__Your objective__:
Give back the full listing as written. No pictures go with it.

### Information shown ###

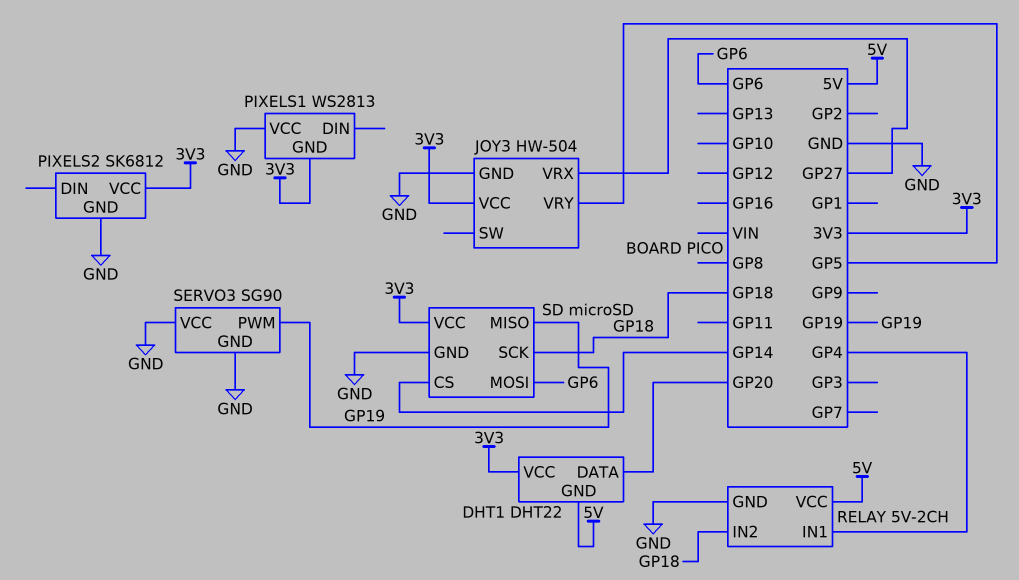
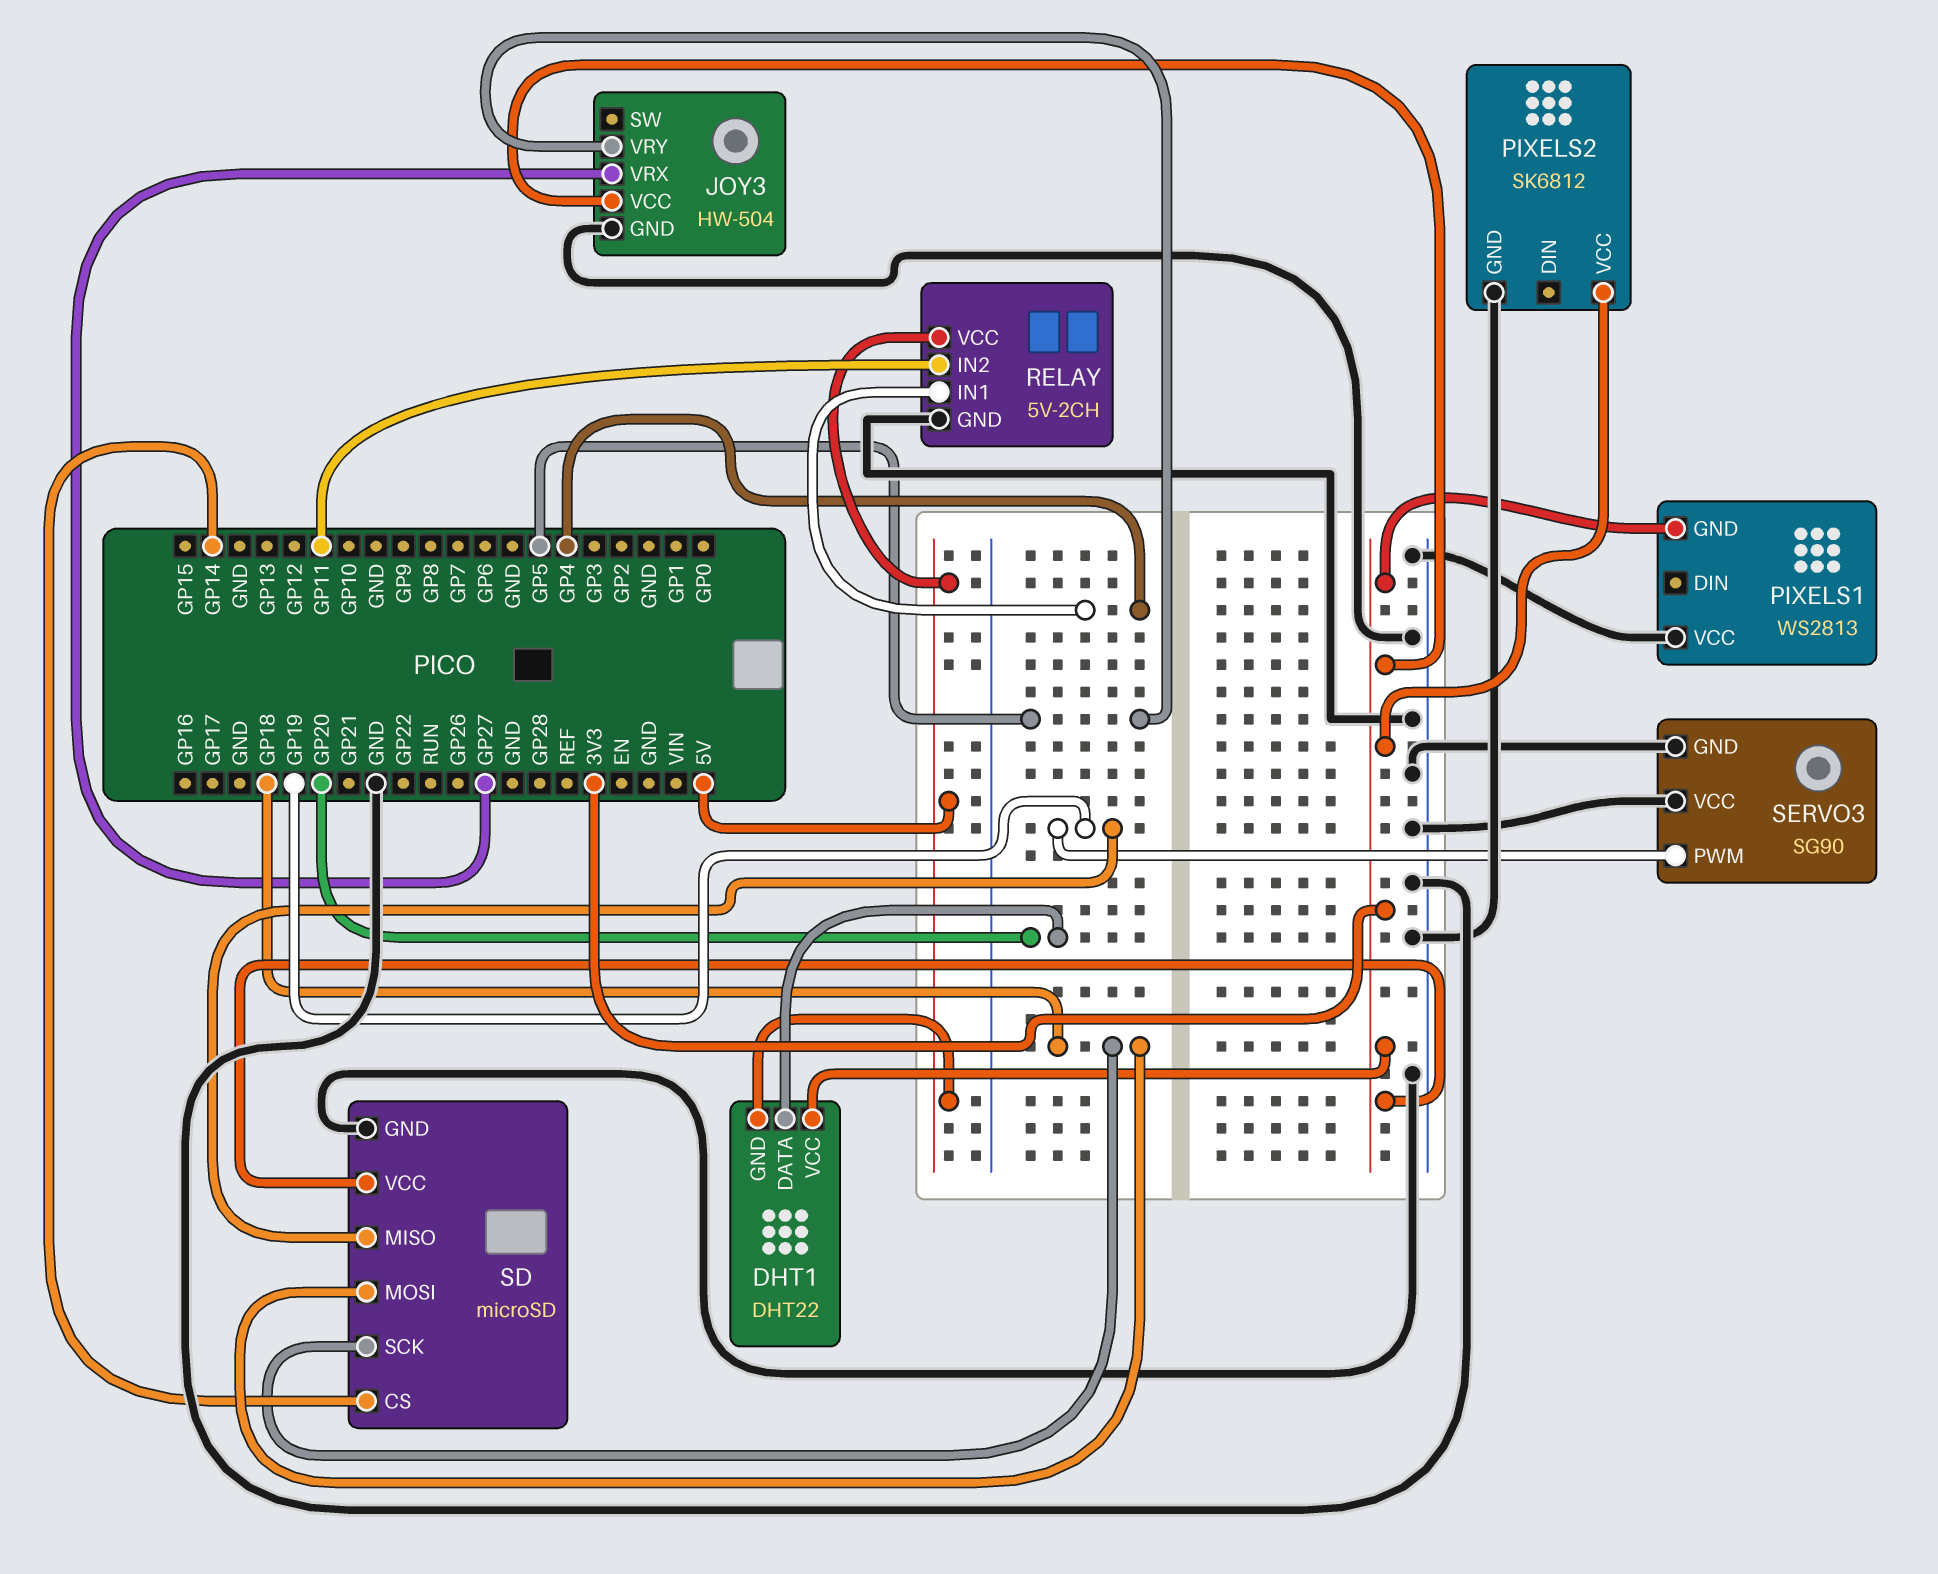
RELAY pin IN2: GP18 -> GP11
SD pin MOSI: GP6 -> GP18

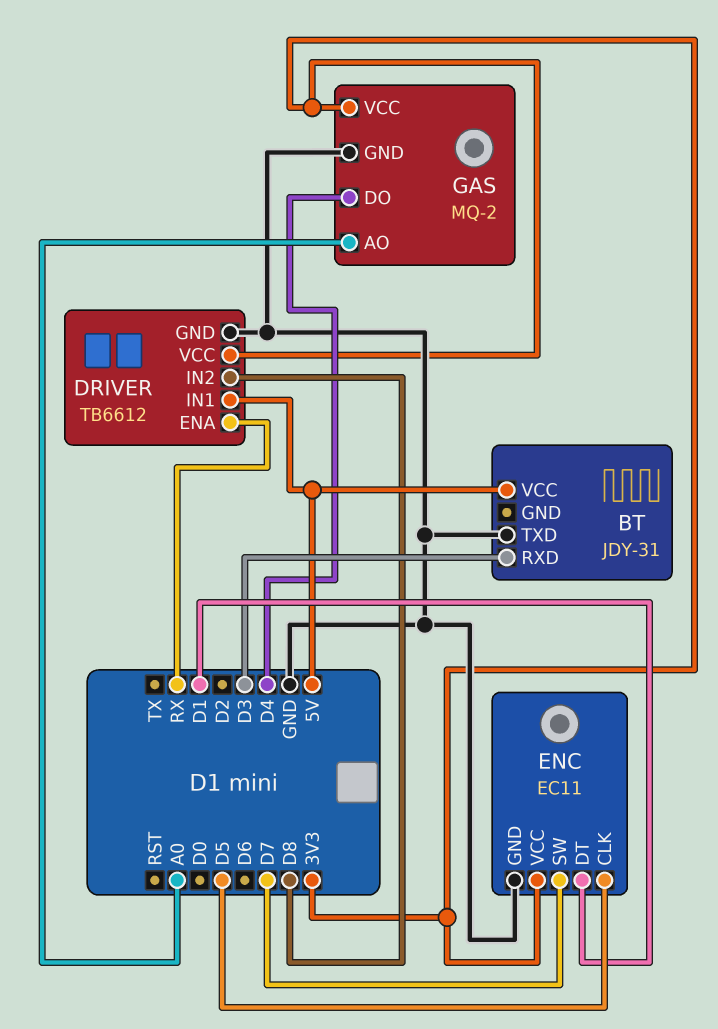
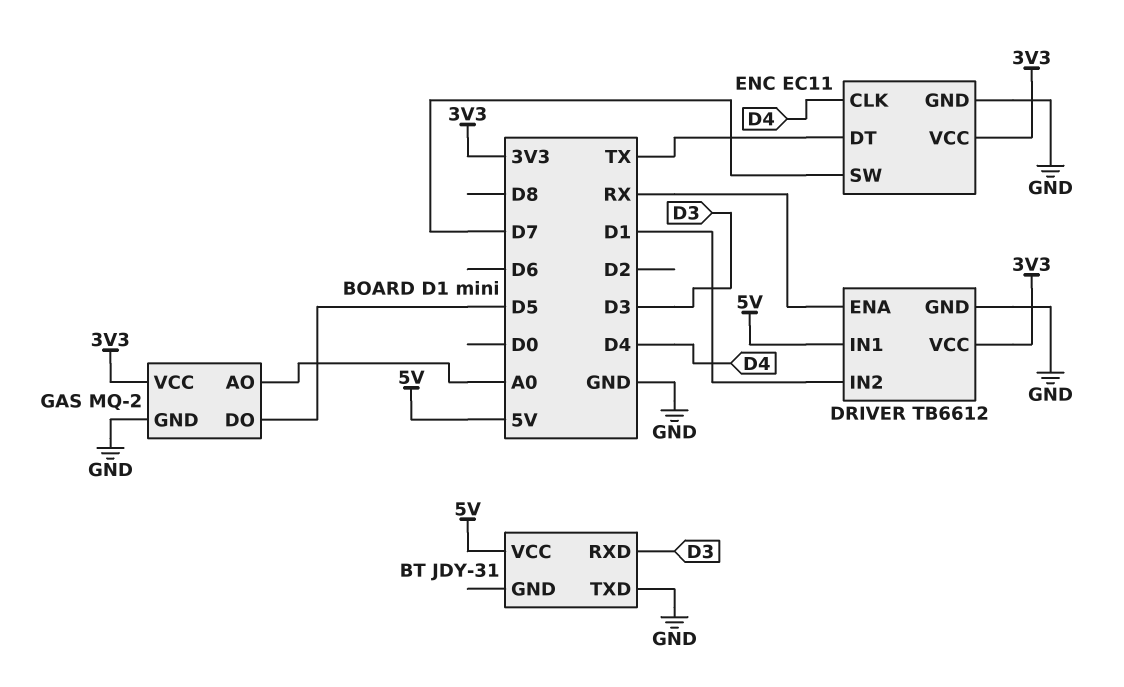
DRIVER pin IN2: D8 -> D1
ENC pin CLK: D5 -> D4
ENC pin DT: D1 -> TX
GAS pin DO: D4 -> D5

###

__Answer below__:
RELAY pin IN2: GP18 -> GP11
SD pin MOSI: GP6 -> GP18

DRIVER pin IN2: D8 -> D1
ENC pin CLK: D5 -> D4
ENC pin DT: D1 -> TX
GAS pin DO: D4 -> D5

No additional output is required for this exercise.